Data excerpts: Begin
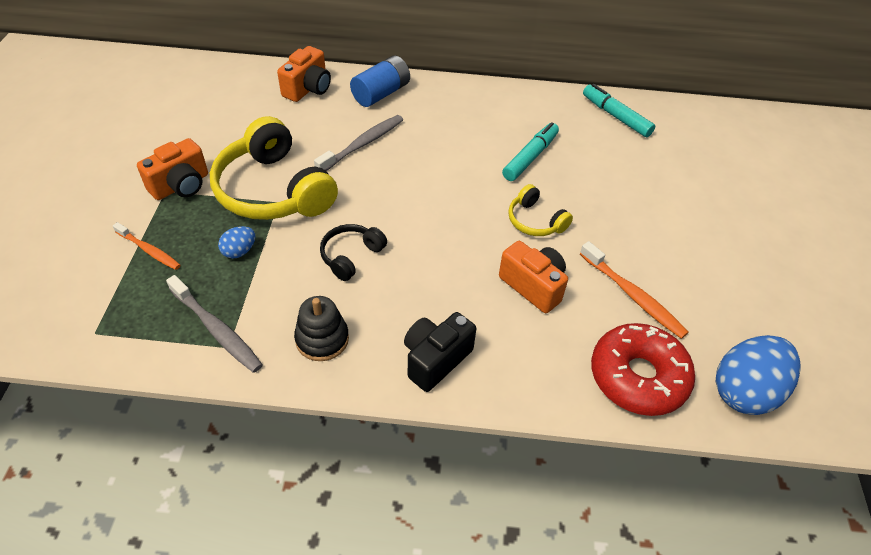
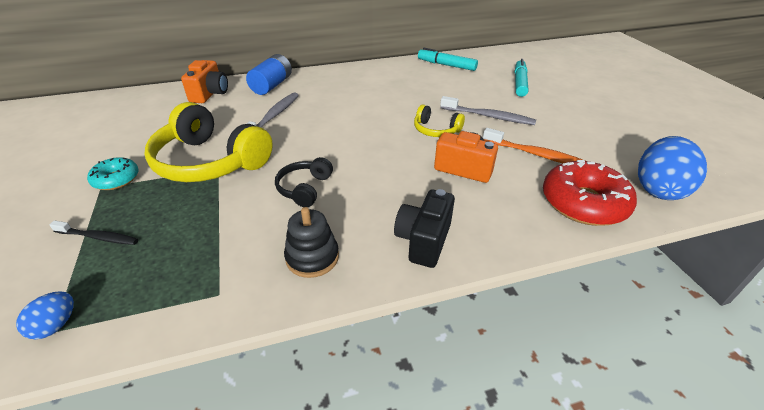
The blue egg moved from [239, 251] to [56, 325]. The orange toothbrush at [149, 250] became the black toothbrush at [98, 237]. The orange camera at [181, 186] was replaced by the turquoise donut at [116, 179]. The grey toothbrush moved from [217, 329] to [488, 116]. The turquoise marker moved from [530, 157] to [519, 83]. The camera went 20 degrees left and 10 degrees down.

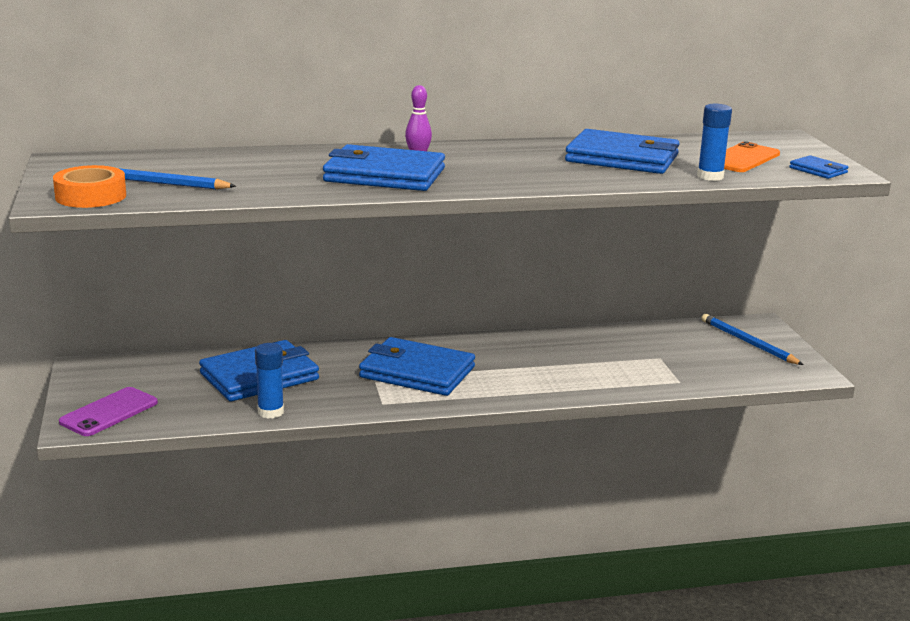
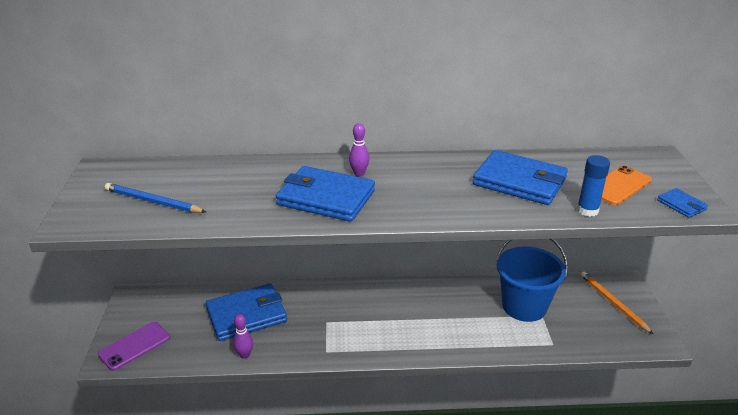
The blue glue stick at [270, 412] was replaced by the purple bowling pin at [244, 355]. The blue bucket at [524, 306] appeared. The blue pencil at [748, 343] became the orange pencil at [613, 303]. The orange tape at [91, 196] disappeared. The blue wallet at [417, 372] disappeared. The camera went 10 degrees right and 10 degrees up.

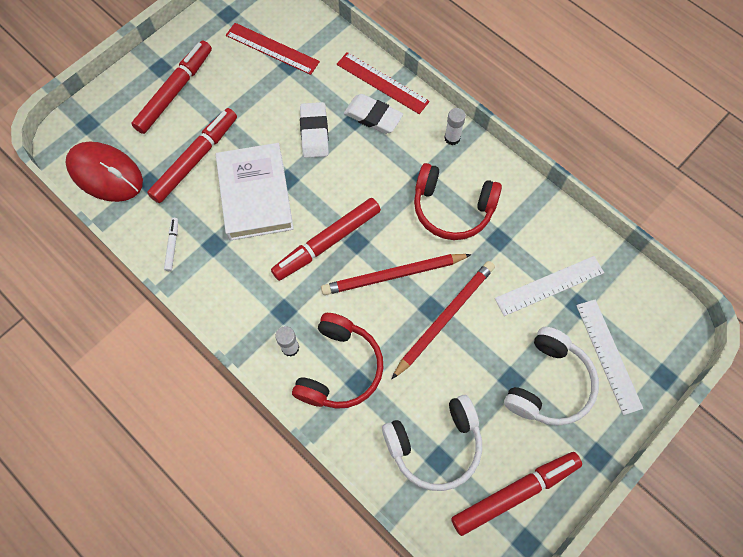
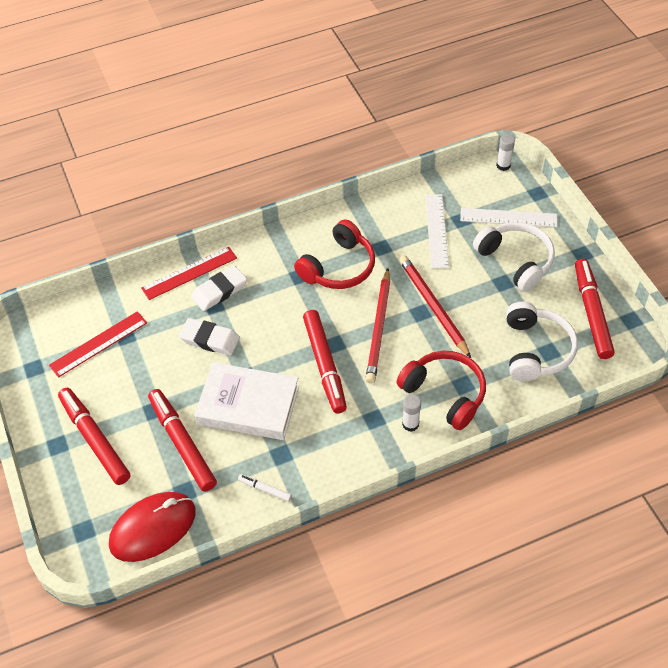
The white glue stick moved from [452, 138] to [503, 165]. The camera went 65 degrees left and 15 degrees down.

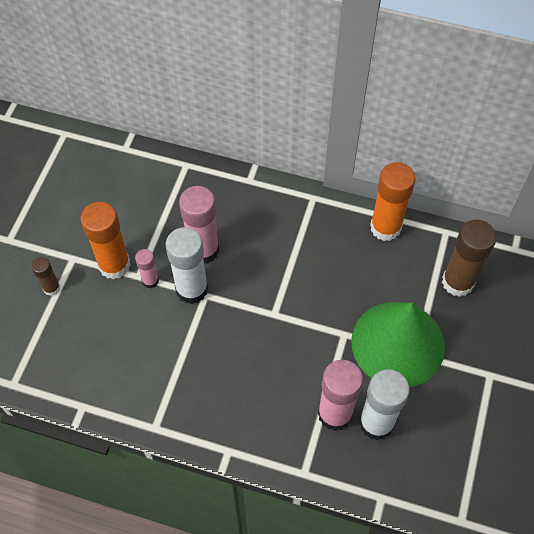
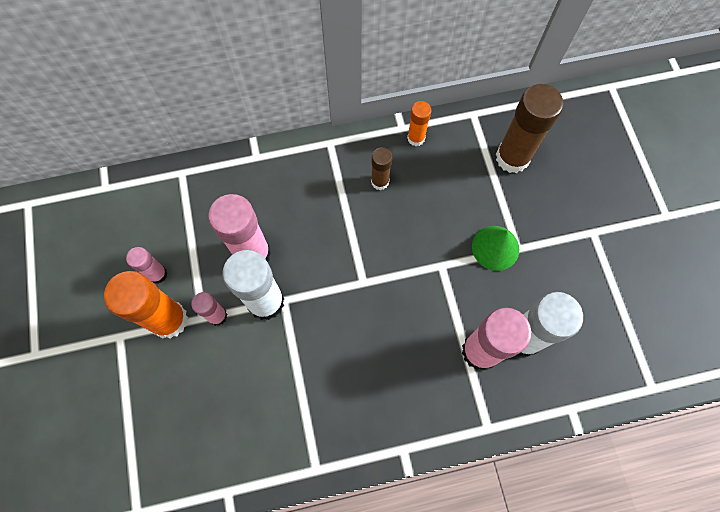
The pink glue stick at [157, 274] appeared. The brown glue stick moved from [51, 288] to [380, 181]. The orange glue stick at [385, 227] changed to 0.53 times the size. The green cone at [398, 343] changed to 0.47 times the size. The camera went 30 degrees left and 10 degrees up.

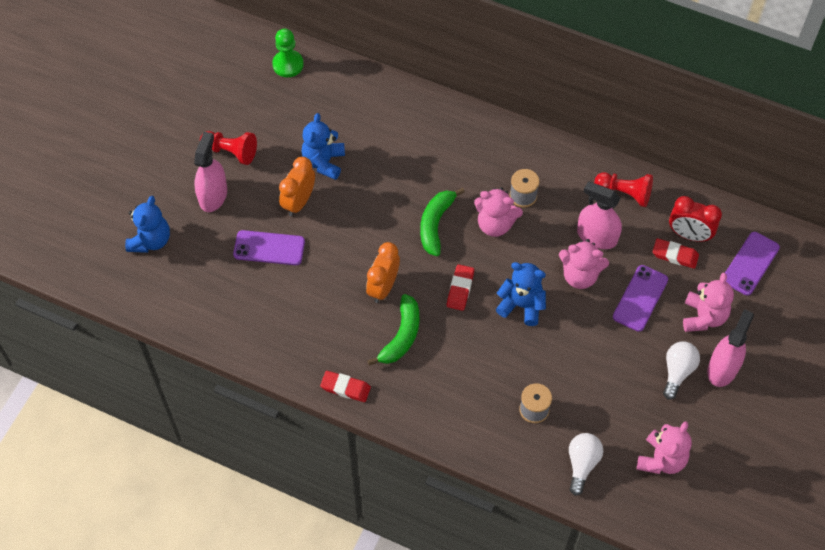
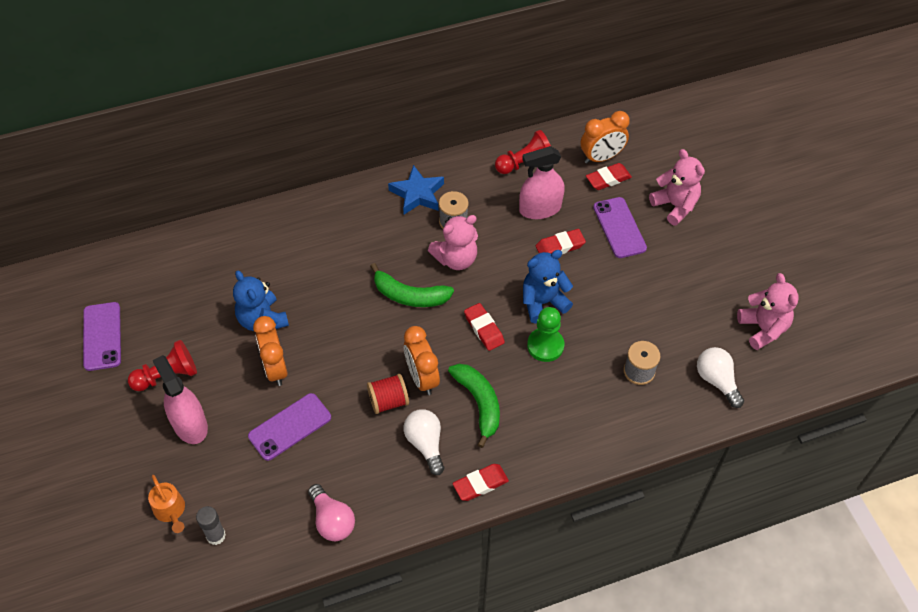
The purple phone moved from [750, 263] to [102, 336]. The blue teddy bear at [151, 240] was replaced by the orange watering can at [170, 510]. The grey glue stick at [216, 536] appeared. The pink light bulb at [332, 520] appeared. The red spool at [388, 401] appeared. The green banana at [435, 224] turned 45 degrees counterclockwise. The blue star at [417, 194] appeared. The white light bulb moved from [677, 372] to [425, 444]. The green pawn moved from [288, 64] to [545, 345]. The pink teddy bear at [580, 275] was replaced by the red eraser at [560, 246]. The red clock at [689, 235] became the orange clock at [601, 157]. The pink spray bottle at [722, 368] disappeared. The camera went 45 degrees left and 5 degrees down.

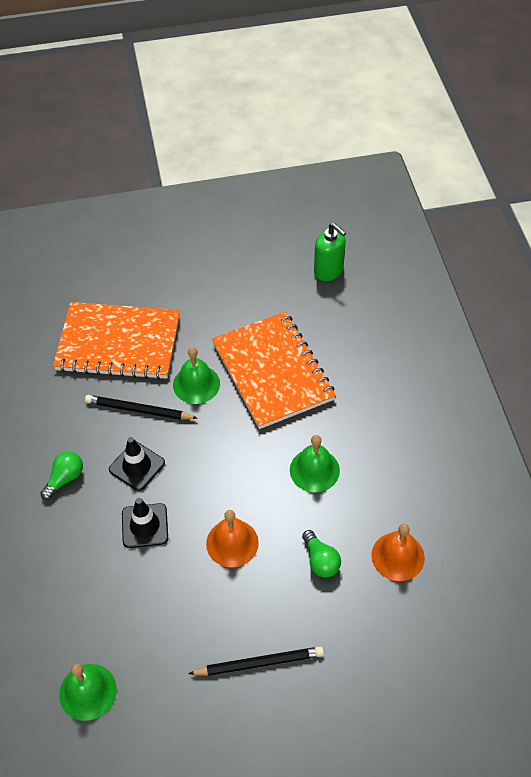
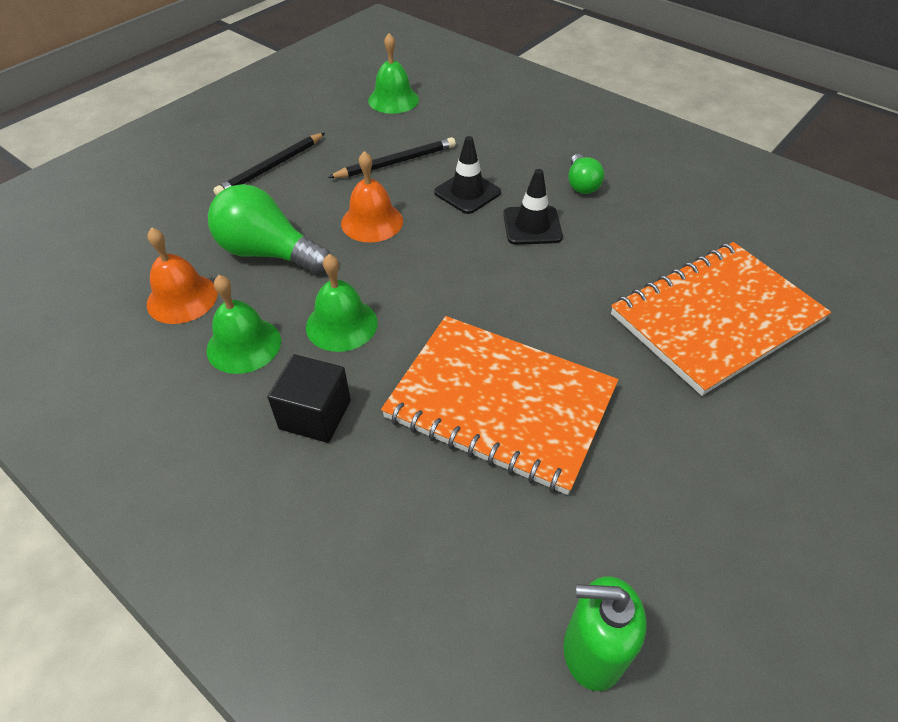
The green bell moved from [196, 384] to [244, 345]. The green light bulb at [320, 560] changed to 1.81 times the size. The black cube at [315, 414] appeared. The black pencil moved from [139, 410] to [396, 162]. The camera went 140 degrees right and 5 degrees down.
Data excerpts: End
Exercise details
Copy nothing but the lines above that run from the one with "The blue glue" to the one with "The purple phone", ends included; pictures stay out.

Solution to this problem
The blue glue stick at [270, 412] was replaced by the purple bowling pin at [244, 355]. The blue bucket at [524, 306] appeared. The blue pencil at [748, 343] became the orange pencil at [613, 303]. The orange tape at [91, 196] disappeared. The blue wallet at [417, 372] disappeared. The camera went 10 degrees right and 10 degrees up.

The white glue stick moved from [452, 138] to [503, 165]. The camera went 65 degrees left and 15 degrees down.

The pink glue stick at [157, 274] appeared. The brown glue stick moved from [51, 288] to [380, 181]. The orange glue stick at [385, 227] changed to 0.53 times the size. The green cone at [398, 343] changed to 0.47 times the size. The camera went 30 degrees left and 10 degrees up.

The purple phone moved from [750, 263] to [102, 336]. The blue teddy bear at [151, 240] was replaced by the orange watering can at [170, 510]. The grey glue stick at [216, 536] appeared. The pink light bulb at [332, 520] appeared. The red spool at [388, 401] appeared. The green banana at [435, 224] turned 45 degrees counterclockwise. The blue star at [417, 194] appeared. The white light bulb moved from [677, 372] to [425, 444]. The green pawn moved from [288, 64] to [545, 345]. The pink teddy bear at [580, 275] was replaced by the red eraser at [560, 246]. The red clock at [689, 235] became the orange clock at [601, 157]. The pink spray bottle at [722, 368] disappeared. The camera went 45 degrees left and 5 degrees down.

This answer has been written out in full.